» Scene content tallies
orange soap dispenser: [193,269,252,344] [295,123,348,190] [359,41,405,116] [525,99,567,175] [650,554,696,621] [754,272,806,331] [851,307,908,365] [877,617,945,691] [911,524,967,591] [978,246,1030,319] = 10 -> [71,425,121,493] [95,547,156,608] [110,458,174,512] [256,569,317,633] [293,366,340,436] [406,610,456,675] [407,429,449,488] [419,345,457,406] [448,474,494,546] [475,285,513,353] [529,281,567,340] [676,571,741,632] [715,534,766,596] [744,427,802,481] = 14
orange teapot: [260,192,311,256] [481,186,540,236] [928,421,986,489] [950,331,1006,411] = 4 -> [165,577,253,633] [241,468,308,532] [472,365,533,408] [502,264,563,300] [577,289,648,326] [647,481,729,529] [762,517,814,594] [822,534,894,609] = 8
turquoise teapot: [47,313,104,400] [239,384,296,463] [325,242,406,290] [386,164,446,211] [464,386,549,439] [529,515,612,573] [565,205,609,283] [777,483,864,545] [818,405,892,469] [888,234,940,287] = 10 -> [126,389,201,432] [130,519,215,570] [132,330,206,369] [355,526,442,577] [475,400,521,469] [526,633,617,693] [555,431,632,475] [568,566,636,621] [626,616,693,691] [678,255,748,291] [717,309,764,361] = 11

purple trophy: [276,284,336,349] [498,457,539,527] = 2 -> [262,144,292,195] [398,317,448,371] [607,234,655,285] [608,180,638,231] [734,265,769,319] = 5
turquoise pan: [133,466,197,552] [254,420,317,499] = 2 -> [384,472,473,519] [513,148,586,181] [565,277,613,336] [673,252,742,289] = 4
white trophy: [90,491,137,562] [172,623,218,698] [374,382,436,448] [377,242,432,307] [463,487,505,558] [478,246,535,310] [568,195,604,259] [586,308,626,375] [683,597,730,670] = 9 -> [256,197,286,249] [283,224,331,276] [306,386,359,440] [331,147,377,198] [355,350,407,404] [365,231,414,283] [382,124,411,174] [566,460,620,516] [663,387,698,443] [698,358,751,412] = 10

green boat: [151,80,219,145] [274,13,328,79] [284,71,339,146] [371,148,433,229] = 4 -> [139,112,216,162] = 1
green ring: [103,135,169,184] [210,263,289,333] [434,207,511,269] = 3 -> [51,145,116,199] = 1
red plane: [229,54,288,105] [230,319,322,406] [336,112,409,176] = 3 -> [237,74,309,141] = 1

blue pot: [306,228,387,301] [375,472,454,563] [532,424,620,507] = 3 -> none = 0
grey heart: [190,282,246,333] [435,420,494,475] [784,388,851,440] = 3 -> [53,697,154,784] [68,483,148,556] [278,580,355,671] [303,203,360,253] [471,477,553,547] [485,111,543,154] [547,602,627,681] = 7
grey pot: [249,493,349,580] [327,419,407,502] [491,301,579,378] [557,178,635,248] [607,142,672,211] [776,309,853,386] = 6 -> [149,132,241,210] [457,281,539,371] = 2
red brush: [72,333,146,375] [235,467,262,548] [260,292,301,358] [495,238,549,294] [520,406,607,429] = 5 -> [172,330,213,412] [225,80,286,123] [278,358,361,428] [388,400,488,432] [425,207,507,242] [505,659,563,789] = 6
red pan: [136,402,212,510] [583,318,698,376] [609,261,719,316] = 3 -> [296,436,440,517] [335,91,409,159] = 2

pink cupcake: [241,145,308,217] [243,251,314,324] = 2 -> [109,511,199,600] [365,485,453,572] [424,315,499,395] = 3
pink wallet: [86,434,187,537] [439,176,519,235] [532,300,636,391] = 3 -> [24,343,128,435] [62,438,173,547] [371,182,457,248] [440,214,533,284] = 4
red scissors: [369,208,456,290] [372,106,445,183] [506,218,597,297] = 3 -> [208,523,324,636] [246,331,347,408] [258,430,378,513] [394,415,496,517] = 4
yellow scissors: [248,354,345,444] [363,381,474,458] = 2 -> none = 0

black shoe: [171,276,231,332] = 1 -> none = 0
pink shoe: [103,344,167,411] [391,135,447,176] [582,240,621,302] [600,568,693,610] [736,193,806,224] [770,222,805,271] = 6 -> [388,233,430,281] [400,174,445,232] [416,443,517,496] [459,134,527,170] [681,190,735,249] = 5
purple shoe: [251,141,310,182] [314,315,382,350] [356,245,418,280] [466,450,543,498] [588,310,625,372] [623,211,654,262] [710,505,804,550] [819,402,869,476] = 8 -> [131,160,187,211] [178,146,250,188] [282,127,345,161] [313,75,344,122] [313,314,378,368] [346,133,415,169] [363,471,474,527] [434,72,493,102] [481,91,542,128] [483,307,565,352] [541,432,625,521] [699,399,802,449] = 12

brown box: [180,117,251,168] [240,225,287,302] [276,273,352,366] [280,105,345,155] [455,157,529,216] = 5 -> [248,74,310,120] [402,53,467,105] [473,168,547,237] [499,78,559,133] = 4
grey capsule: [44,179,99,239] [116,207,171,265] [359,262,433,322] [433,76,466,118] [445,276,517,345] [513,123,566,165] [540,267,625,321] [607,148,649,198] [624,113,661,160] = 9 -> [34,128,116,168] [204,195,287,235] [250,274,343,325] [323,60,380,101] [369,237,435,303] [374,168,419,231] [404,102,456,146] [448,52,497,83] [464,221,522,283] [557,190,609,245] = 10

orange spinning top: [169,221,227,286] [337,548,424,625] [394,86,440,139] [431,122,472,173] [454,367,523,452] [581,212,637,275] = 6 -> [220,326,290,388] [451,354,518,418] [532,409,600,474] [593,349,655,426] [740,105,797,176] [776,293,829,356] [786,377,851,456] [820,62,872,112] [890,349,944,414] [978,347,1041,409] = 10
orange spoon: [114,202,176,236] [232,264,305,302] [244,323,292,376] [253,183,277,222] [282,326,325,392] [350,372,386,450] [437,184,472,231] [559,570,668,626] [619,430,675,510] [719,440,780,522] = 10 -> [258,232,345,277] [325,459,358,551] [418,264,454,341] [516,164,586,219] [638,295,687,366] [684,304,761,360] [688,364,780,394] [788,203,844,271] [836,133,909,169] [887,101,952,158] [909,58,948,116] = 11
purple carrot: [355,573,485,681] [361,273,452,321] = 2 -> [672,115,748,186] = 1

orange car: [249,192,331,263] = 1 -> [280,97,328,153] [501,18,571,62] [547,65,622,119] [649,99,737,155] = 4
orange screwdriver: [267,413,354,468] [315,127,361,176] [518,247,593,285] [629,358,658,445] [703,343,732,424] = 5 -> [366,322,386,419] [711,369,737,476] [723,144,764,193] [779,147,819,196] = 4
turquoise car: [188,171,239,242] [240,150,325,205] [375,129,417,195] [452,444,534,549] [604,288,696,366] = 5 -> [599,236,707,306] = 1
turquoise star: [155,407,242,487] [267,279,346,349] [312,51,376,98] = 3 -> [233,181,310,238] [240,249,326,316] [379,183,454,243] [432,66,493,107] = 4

» Goal of the exercise
Across the data above, how many lines contain the string "none"? Reply with the number and nothing else.

» Finished exercise
3